**Assignment:** The response must reproduce every record in full.
+===+
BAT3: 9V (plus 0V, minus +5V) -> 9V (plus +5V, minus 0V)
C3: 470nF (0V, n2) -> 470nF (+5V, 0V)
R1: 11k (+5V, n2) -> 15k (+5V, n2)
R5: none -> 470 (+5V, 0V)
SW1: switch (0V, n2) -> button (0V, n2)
+===+
**Problem solution:**
BAT3: 9V (plus 0V, minus +5V) -> 9V (plus +5V, minus 0V)
C3: 470nF (0V, n2) -> 470nF (+5V, 0V)
R1: 11k (+5V, n2) -> 15k (+5V, n2)
R5: none -> 470 (+5V, 0V)
SW1: switch (0V, n2) -> button (0V, n2)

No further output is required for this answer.